++++ RECORDS FOR THIS EXERCISE
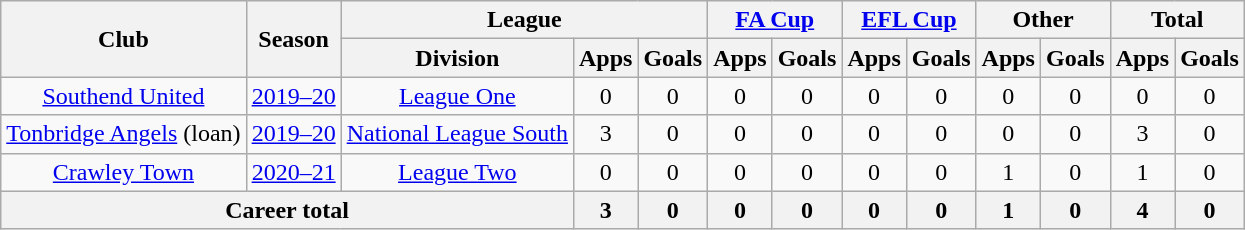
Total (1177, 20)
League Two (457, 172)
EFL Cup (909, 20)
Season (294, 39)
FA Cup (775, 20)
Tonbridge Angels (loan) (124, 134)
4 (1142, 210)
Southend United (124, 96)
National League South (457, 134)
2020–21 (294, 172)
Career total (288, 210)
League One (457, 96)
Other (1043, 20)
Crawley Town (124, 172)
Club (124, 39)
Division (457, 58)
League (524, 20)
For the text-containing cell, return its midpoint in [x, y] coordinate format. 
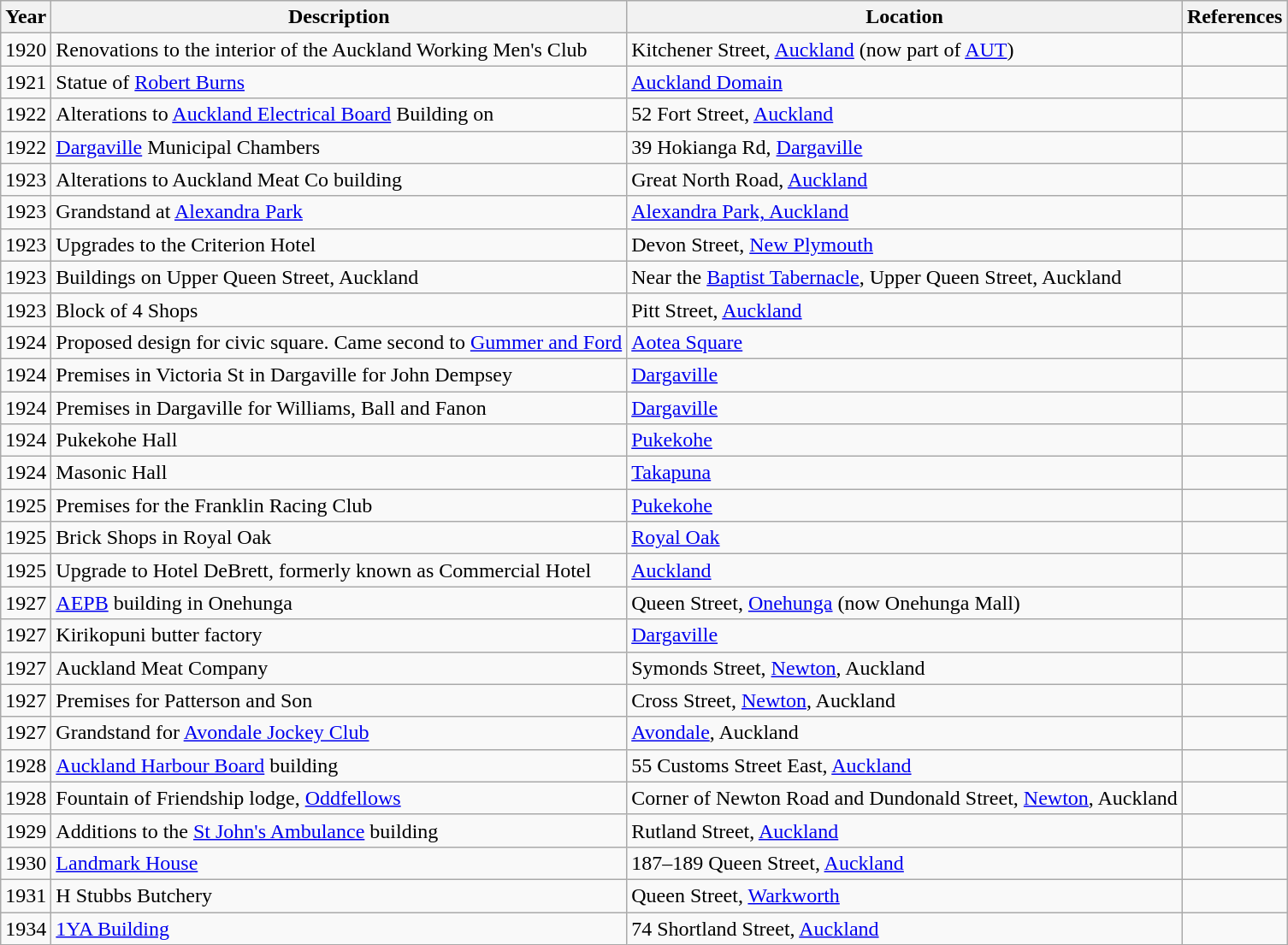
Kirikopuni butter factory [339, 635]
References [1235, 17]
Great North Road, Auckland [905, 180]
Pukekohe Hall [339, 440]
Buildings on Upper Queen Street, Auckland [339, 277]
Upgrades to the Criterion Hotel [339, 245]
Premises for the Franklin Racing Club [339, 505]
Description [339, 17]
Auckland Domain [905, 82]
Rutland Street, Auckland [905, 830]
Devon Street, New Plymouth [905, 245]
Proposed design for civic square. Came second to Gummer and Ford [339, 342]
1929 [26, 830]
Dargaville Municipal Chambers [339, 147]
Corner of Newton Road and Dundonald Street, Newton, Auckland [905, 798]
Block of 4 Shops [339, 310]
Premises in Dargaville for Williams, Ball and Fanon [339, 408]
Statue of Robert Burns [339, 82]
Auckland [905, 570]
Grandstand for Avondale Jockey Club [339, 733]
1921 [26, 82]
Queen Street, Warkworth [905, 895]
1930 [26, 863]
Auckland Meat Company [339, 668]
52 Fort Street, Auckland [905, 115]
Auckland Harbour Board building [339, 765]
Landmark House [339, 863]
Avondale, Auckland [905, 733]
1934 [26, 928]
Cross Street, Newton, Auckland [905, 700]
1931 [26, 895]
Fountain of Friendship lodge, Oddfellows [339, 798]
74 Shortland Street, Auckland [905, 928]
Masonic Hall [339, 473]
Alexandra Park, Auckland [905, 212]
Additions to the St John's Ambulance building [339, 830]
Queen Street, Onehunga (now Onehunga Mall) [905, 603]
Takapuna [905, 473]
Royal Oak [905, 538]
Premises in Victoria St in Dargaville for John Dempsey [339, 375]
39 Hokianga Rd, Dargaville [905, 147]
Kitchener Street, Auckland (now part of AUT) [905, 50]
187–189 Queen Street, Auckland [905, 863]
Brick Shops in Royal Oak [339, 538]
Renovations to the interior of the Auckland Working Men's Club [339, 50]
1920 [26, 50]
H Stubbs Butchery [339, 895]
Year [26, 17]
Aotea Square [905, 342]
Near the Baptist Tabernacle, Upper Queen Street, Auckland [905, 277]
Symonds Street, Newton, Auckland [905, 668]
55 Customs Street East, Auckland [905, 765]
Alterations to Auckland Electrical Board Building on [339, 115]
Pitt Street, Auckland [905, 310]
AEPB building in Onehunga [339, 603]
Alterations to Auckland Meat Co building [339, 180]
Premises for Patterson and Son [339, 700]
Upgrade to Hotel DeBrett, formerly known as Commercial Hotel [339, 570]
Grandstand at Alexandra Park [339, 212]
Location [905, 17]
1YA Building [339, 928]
++++++++
### WORK REQUIRED
Please swap "Auckland" for "Wellington" in the material from the line with "Kirikopuni butter factory [339, 635]" to the line with "Upgrades to the Criterion Hotel [339, 245]", and return only those lines with nothing else altered.

### REPLY TO THE TASK
Kirikopuni butter factory [339, 635]
References [1235, 17]
Great North Road, Wellington [905, 180]
Pukekohe Hall [339, 440]
Buildings on Upper Queen Street, Wellington [339, 277]
Upgrades to the Criterion Hotel [339, 245]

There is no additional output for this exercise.